Task instructions
Two lines below mark the span: the one containing "turquoise spoon: [253,162,317,234]" and the one containing "white glasses: [189,202,299,306]". Set down both, plus every line between, exactly as they stand, and nothing else.

Supplied material
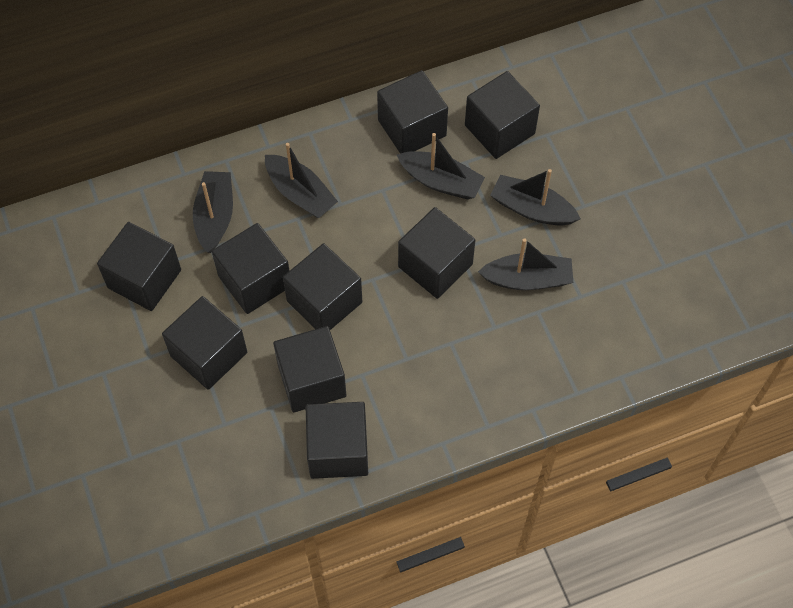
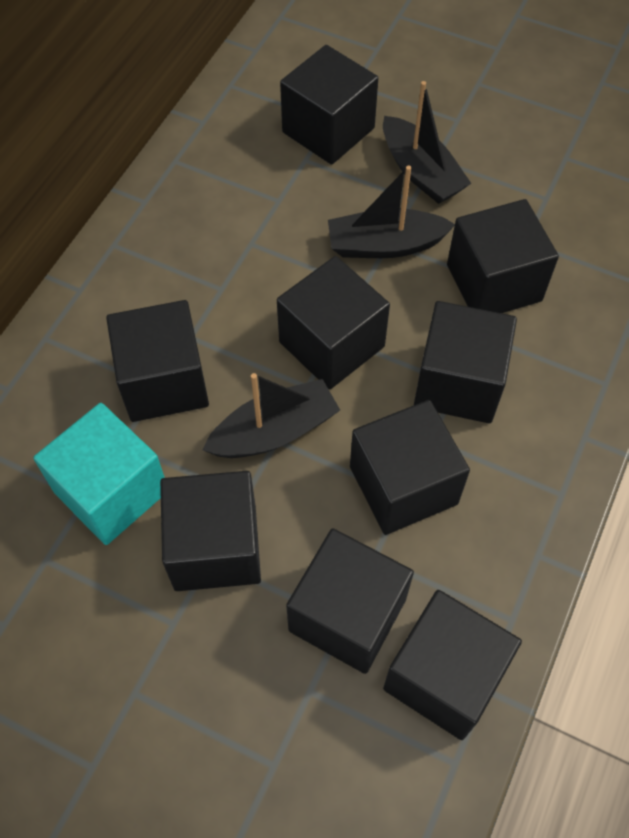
black boat: [193,171,233,253] [265,143,338,218] [397,133,485,200] [478,238,573,290] [490,169,581,226] = 5 -> [203,373,340,458] [328,165,455,258] [383,81,471,204] = 3
turquoise cube: none = 0 -> [33,403,165,545] = 1

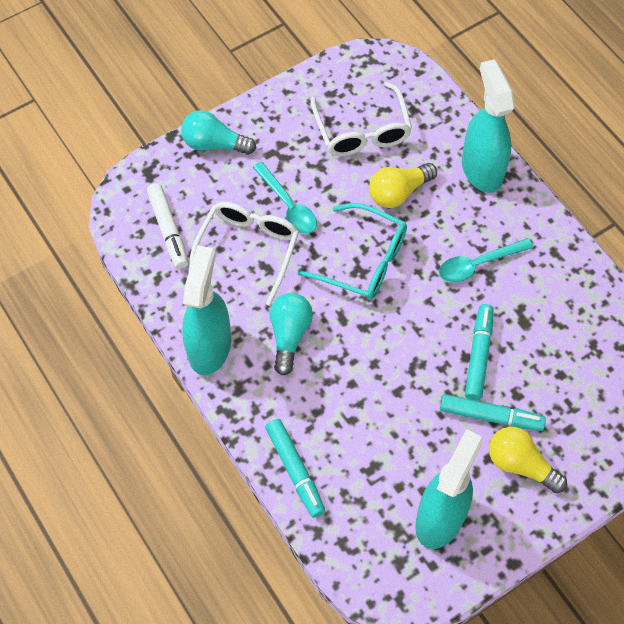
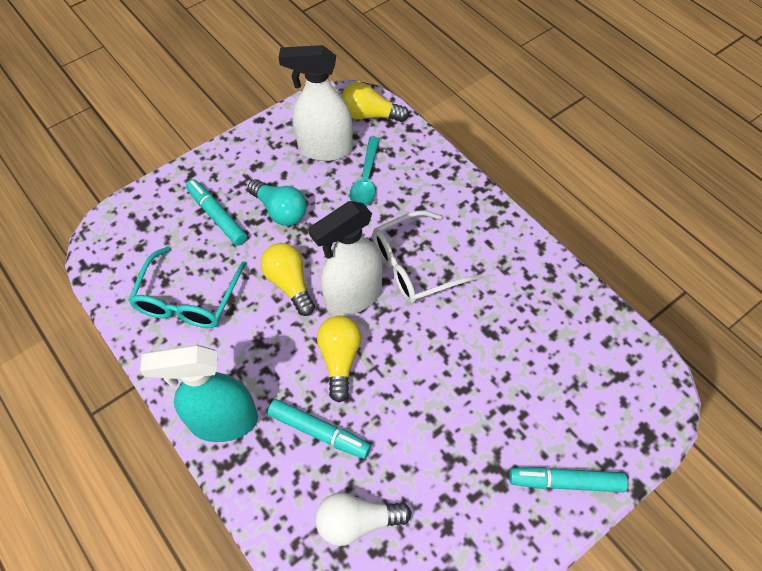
turquoise light bulb: [181,110,256,155] [270,293,313,376] = 2 -> [247,179,307,226] = 1
turquoise spoon: [253,162,317,234] [439,238,533,283] = 2 -> [350,137,380,206] = 1
turquoise spray bottle: [182,245,231,375] [415,429,483,549] [462,59,515,193] = 3 -> [140,345,258,442] = 1
white glasses: [189,202,299,306] [311,82,412,156] = 2 -> [373,210,482,303] = 1
white light bulb: none = 0 -> [315,492,412,546] = 1
white marker: [147,183,188,269] = 1 -> none = 0
white spray bottle: none = 0 -> [279,45,353,161] [308,201,383,316] = 2
yellow light bulb: [369,163,437,208] [489,427,567,493] = 2 -> [261,243,315,316] [317,316,362,402] [341,82,409,122] = 3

Task output
turquoise spoon: [253,162,317,234] [439,238,533,283] = 2 -> [350,137,380,206] = 1
turquoise spray bottle: [182,245,231,375] [415,429,483,549] [462,59,515,193] = 3 -> [140,345,258,442] = 1
white glasses: [189,202,299,306] [311,82,412,156] = 2 -> [373,210,482,303] = 1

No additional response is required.